◆ **What you are asked to do**
Transcribe the stretch of entries below from the line with "red 1x4 brick" through the line with "none -> lime 1x1 brick [818,302,883,389]", exactly and with both ends included; leave out all other lines.

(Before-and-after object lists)

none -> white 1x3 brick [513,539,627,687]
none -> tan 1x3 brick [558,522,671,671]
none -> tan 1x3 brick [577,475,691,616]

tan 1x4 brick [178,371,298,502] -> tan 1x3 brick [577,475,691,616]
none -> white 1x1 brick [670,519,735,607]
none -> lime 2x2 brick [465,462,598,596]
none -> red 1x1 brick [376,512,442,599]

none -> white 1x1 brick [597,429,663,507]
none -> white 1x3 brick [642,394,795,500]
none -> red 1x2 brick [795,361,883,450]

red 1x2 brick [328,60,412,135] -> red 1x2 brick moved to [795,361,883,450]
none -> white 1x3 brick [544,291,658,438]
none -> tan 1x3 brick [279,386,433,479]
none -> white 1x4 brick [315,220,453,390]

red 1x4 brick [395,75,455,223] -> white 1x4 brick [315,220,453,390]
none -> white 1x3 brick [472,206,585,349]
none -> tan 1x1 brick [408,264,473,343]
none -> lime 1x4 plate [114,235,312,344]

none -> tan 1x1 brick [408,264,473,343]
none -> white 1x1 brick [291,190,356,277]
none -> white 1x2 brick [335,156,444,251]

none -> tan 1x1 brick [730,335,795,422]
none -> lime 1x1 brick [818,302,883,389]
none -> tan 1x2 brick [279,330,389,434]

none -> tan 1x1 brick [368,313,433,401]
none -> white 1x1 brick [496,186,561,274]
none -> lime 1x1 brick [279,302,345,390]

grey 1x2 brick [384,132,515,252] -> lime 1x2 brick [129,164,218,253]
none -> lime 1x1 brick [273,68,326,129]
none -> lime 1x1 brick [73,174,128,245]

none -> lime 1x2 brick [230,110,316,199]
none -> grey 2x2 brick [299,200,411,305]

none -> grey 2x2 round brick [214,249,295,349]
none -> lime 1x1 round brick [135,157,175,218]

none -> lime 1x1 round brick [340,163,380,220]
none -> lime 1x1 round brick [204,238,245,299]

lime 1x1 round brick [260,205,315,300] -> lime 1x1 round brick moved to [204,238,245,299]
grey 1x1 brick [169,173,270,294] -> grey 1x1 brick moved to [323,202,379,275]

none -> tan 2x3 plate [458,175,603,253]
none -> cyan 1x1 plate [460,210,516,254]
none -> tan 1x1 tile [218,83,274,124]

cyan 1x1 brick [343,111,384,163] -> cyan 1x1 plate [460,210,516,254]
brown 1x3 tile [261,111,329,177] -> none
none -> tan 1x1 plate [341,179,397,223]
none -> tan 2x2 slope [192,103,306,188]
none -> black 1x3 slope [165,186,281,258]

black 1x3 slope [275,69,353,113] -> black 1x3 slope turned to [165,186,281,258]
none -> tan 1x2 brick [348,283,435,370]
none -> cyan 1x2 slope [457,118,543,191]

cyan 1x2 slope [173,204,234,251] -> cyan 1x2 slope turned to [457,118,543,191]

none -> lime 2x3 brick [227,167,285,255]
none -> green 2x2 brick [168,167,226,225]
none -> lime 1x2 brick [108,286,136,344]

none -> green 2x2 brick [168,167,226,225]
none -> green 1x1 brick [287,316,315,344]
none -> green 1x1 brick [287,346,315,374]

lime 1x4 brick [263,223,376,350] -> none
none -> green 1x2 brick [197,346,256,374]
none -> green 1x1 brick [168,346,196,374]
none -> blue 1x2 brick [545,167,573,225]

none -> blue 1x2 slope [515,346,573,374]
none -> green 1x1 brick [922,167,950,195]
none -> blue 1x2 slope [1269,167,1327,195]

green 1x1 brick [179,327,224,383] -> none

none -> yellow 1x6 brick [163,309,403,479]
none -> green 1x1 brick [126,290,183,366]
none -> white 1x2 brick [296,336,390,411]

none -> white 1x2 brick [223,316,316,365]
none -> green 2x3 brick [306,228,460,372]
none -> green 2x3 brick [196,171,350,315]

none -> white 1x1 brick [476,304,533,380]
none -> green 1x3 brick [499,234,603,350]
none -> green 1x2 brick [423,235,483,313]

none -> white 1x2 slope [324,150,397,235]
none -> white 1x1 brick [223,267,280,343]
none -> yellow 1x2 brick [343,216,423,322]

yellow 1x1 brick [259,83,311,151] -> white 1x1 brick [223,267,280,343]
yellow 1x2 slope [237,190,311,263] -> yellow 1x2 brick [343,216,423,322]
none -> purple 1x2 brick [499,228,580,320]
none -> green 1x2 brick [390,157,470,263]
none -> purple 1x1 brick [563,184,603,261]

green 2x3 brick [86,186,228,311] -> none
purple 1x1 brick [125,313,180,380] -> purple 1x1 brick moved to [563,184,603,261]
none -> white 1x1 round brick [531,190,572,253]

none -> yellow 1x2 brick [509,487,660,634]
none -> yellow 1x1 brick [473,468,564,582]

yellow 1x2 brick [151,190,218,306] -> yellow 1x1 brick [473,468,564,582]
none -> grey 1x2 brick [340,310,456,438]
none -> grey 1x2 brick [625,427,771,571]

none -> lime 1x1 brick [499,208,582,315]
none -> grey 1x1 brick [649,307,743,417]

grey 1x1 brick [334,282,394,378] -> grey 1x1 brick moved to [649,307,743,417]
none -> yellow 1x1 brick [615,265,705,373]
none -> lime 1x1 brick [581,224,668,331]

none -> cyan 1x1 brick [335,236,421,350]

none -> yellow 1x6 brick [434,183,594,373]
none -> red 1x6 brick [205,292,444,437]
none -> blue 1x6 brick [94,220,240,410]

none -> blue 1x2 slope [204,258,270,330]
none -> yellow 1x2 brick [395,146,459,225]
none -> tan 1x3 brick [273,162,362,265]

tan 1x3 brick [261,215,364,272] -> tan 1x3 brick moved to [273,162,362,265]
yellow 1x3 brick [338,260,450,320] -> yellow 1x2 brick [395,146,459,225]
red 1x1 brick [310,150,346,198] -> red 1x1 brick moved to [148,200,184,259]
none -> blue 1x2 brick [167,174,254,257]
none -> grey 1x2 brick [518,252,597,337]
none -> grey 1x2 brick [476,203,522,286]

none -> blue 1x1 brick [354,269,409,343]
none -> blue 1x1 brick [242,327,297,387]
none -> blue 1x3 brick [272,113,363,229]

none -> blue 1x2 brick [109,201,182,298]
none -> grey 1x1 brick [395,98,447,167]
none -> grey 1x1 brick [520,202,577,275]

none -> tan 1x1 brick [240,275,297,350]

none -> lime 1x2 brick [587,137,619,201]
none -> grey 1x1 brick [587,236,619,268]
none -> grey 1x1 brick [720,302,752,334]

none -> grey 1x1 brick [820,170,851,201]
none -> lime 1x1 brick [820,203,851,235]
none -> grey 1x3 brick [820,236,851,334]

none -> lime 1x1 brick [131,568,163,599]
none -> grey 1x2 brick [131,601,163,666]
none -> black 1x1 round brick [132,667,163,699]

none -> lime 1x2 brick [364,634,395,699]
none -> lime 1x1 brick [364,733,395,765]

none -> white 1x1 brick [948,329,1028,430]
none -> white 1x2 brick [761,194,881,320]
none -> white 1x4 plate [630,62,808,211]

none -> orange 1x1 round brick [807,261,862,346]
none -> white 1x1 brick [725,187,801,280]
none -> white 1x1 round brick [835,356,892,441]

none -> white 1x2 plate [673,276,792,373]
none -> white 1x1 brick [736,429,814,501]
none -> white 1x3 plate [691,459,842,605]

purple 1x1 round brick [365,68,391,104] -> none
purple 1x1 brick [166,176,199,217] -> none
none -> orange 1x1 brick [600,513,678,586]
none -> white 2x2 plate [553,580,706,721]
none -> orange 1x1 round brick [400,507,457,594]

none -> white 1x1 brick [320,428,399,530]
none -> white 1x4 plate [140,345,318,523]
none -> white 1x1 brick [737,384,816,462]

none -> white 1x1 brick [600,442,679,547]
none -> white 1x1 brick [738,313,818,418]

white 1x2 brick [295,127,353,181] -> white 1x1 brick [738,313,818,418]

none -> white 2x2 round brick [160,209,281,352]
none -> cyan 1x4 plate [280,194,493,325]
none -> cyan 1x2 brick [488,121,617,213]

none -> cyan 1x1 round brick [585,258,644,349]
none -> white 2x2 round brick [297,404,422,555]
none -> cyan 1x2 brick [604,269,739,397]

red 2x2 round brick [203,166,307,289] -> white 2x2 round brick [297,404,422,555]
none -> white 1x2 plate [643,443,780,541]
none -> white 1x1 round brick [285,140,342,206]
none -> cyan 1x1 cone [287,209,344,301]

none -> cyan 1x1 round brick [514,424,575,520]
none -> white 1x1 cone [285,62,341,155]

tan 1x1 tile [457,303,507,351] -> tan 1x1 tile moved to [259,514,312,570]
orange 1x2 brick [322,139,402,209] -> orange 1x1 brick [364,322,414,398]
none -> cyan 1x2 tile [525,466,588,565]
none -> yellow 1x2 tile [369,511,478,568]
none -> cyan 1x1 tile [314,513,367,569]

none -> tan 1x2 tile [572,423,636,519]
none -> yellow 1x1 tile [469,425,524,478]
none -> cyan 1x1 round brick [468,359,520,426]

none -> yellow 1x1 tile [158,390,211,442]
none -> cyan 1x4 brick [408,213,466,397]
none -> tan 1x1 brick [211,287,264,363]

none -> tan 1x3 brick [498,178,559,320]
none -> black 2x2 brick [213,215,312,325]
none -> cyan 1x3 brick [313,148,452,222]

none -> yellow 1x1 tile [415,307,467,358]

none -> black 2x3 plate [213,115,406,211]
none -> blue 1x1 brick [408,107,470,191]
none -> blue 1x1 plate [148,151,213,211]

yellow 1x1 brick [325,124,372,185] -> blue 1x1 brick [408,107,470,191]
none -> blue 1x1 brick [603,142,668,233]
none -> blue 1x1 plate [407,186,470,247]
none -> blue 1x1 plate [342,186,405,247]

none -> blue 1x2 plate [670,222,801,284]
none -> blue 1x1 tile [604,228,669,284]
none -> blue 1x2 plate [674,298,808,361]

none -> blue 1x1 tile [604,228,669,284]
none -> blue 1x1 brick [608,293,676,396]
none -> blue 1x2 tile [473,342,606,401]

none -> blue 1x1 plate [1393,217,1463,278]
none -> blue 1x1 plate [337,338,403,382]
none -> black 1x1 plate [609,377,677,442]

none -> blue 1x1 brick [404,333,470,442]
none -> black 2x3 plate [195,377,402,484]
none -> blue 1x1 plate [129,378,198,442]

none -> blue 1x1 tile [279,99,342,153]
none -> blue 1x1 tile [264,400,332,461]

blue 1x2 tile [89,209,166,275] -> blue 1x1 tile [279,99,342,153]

◆ **Worked solution**
red 1x4 brick [395,75,455,223] -> white 1x4 brick [315,220,453,390]
none -> white 1x3 brick [472,206,585,349]
none -> tan 1x1 brick [408,264,473,343]
none -> lime 1x4 plate [114,235,312,344]

none -> tan 1x1 brick [408,264,473,343]
none -> white 1x1 brick [291,190,356,277]
none -> white 1x2 brick [335,156,444,251]

none -> tan 1x1 brick [730,335,795,422]
none -> lime 1x1 brick [818,302,883,389]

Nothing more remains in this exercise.